=== Exercise details ===
Find, in the records below, the line that contains "C4: 3.3nF (OUT, SIG) -> 3.3nF (AMP, SRC)" and the line that contains "J3 pin 1: 0V -> DAC". Copy those two lines and everything between them exactly, but not the pictures.

=== Data supplied ===
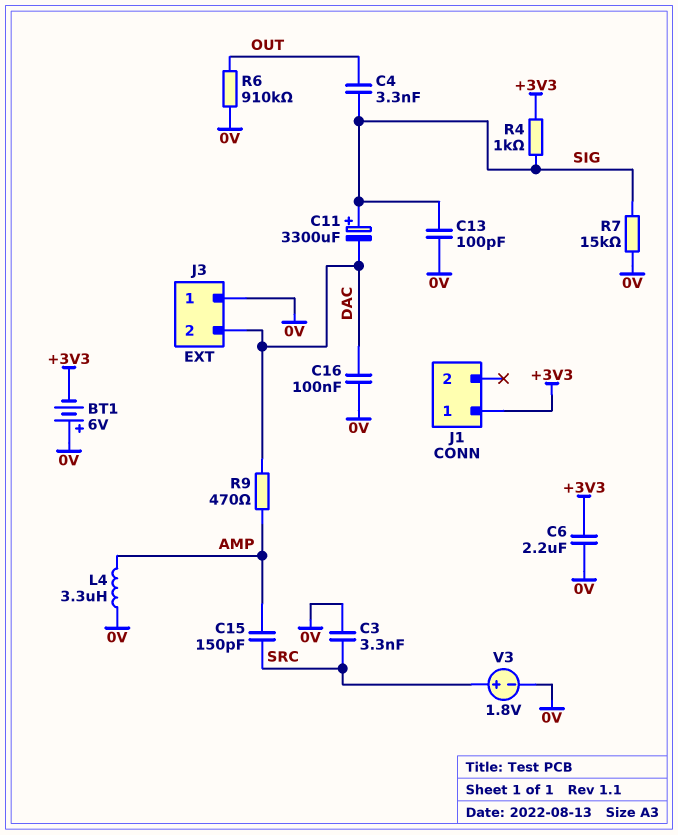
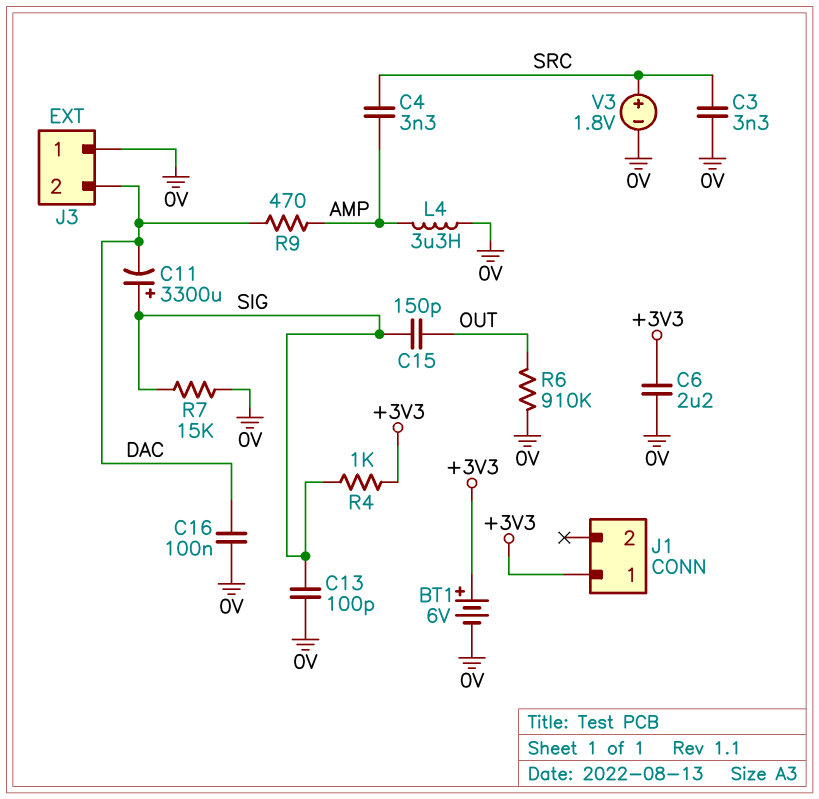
BT1: 6V (plus 0V, minus +3V3) -> 6V (plus +3V3, minus 0V)
C4: 3.3nF (OUT, SIG) -> 3.3nF (AMP, SRC)
C15: 150pF (AMP, SRC) -> 150pF (OUT, SIG)

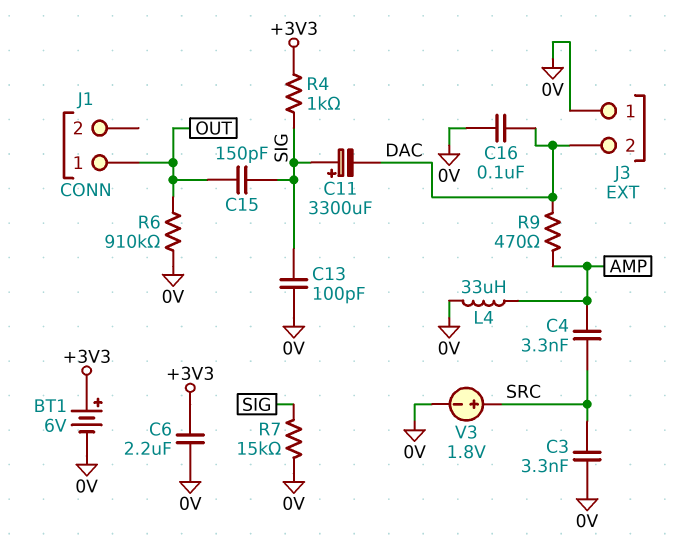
J1 pin 1: +3V3 -> OUT
L4: 3.3uH (0V, AMP) -> 33uH (0V, AMP)

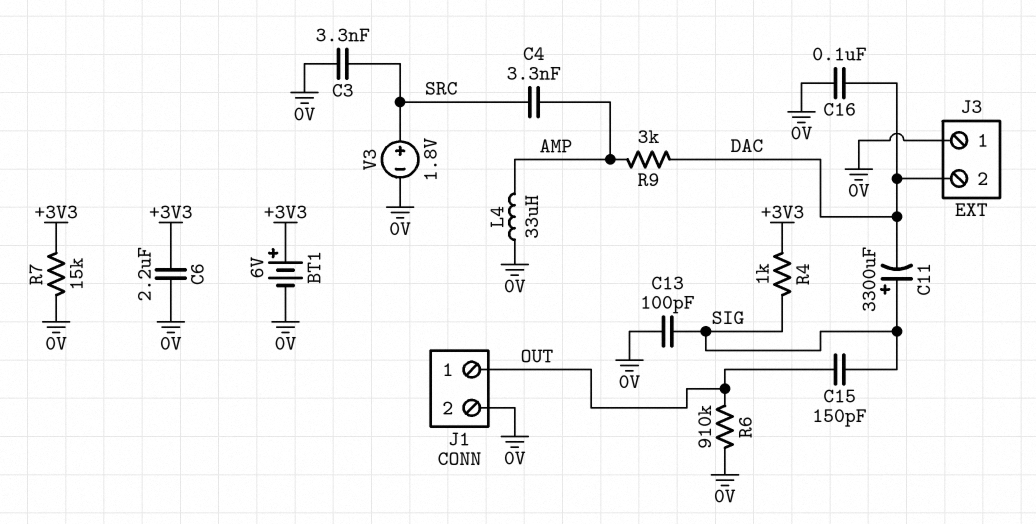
J1 pin 2: none -> 0V
R7: 15k (0V, SIG) -> 15k (+3V3, 0V)
R9: 470 (AMP, DAC) -> 3k (AMP, DAC)

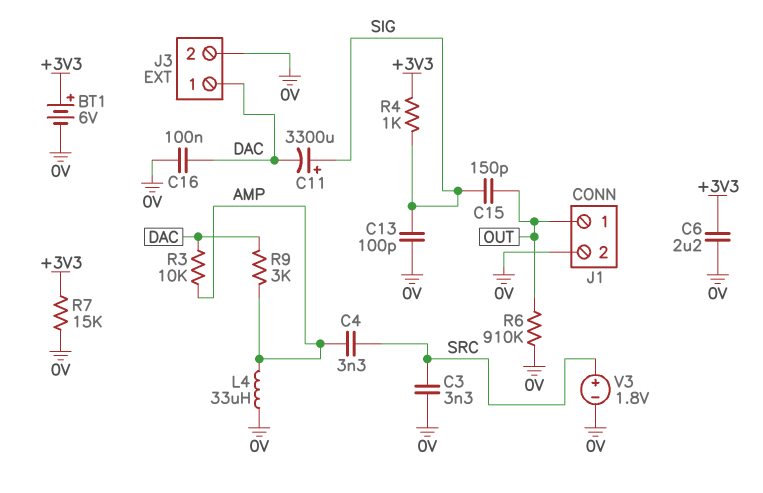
J3 pin 1: 0V -> DAC
J3 pin 2: DAC -> 0V
R3: none -> 10k (AMP, DAC)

=== Answer for this exercise ===
C4: 3.3nF (OUT, SIG) -> 3.3nF (AMP, SRC)
C15: 150pF (AMP, SRC) -> 150pF (OUT, SIG)

J1 pin 1: +3V3 -> OUT
L4: 3.3uH (0V, AMP) -> 33uH (0V, AMP)

J1 pin 2: none -> 0V
R7: 15k (0V, SIG) -> 15k (+3V3, 0V)
R9: 470 (AMP, DAC) -> 3k (AMP, DAC)

J3 pin 1: 0V -> DAC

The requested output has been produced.